* _ACTIVITY_:
Leave out the pictures and transcribe the rest of the records exactly.

(Collected data)
....

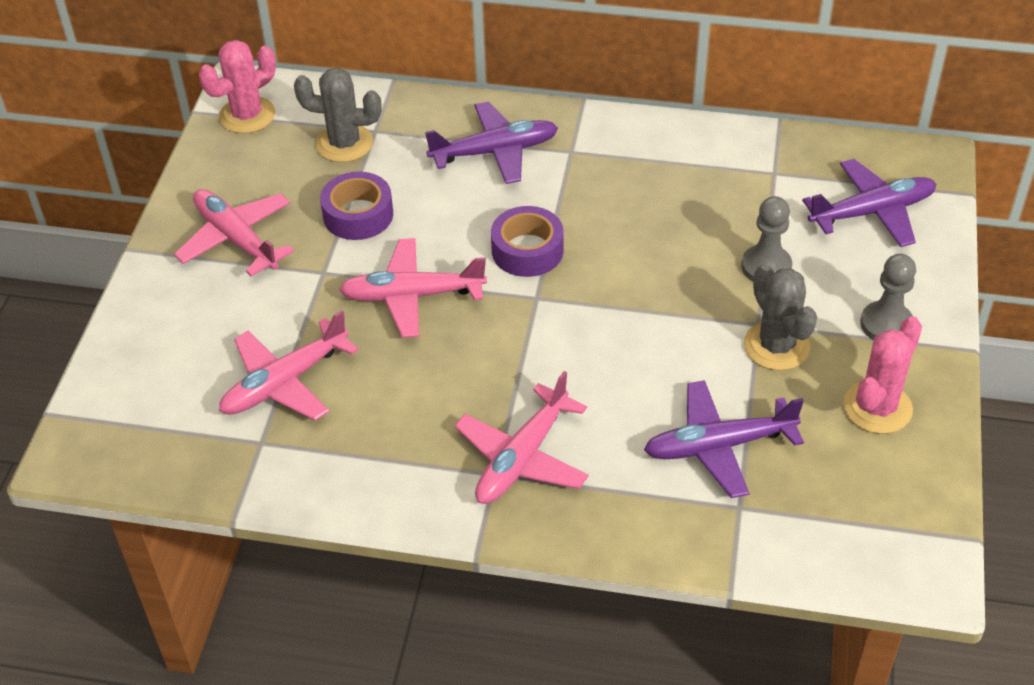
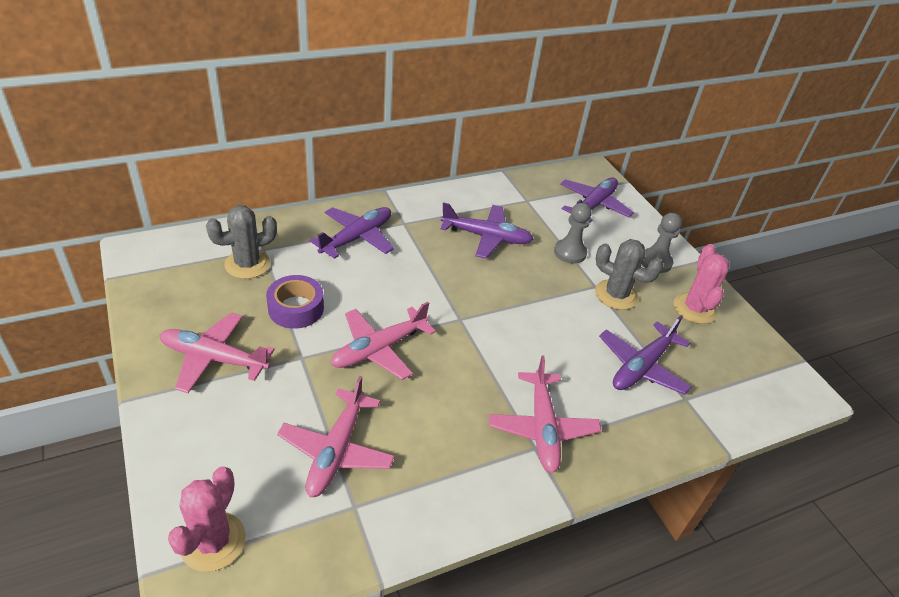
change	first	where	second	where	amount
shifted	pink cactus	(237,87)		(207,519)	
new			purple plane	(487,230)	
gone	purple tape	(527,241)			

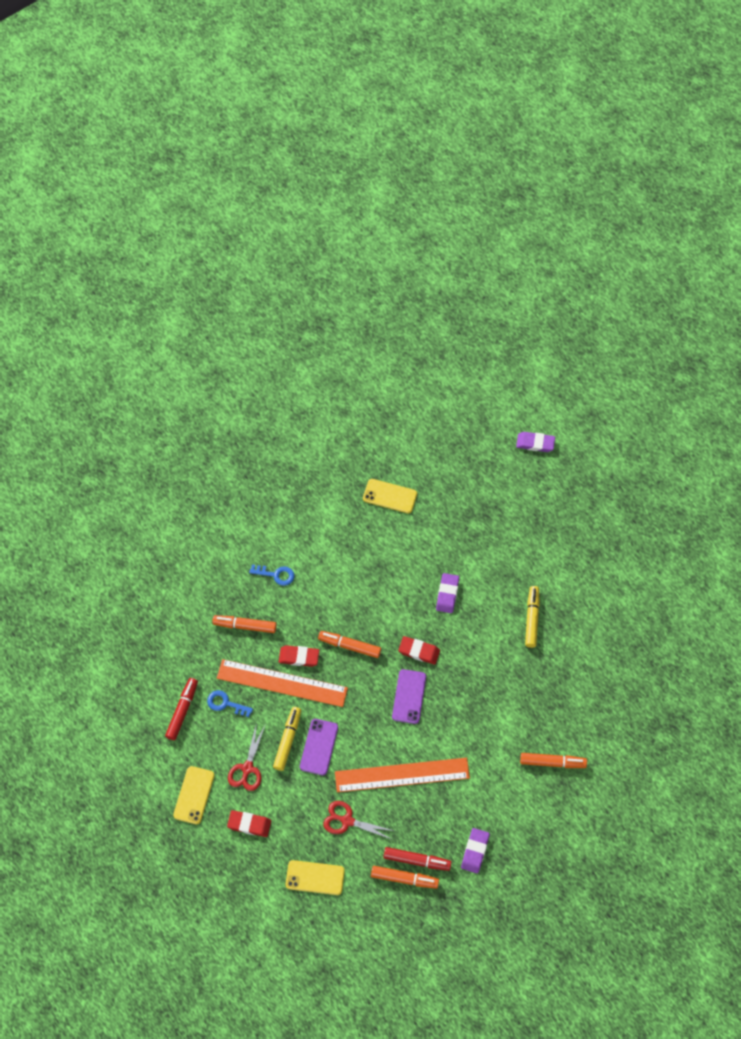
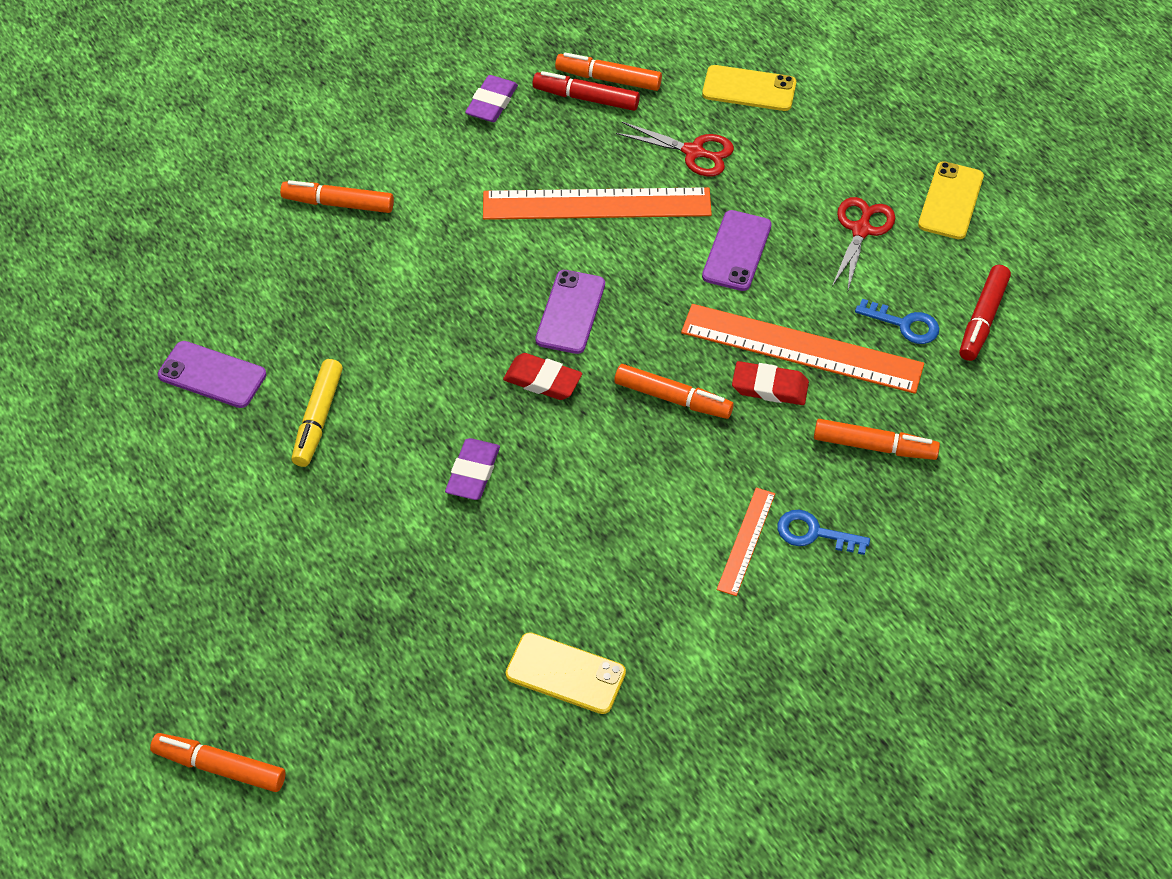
change	first	where	second	where	amount
swapped	purple eraser	(535,442)	orange marker	(217,762)	
new			purple phone	(212,374)	
new			orange ruler	(746,541)	
gone	red eraser	(249,823)			
gone	yellow marker	(287,739)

....

* _RESULT BELOW_:
change	first	where	second	where	amount
shifted	pink cactus	(237,87)		(207,519)	
new			purple plane	(487,230)	
gone	purple tape	(527,241)			

change	first	where	second	where	amount
swapped	purple eraser	(535,442)	orange marker	(217,762)	
new			purple phone	(212,374)	
new			orange ruler	(746,541)	
gone	red eraser	(249,823)			
gone	yellow marker	(287,739)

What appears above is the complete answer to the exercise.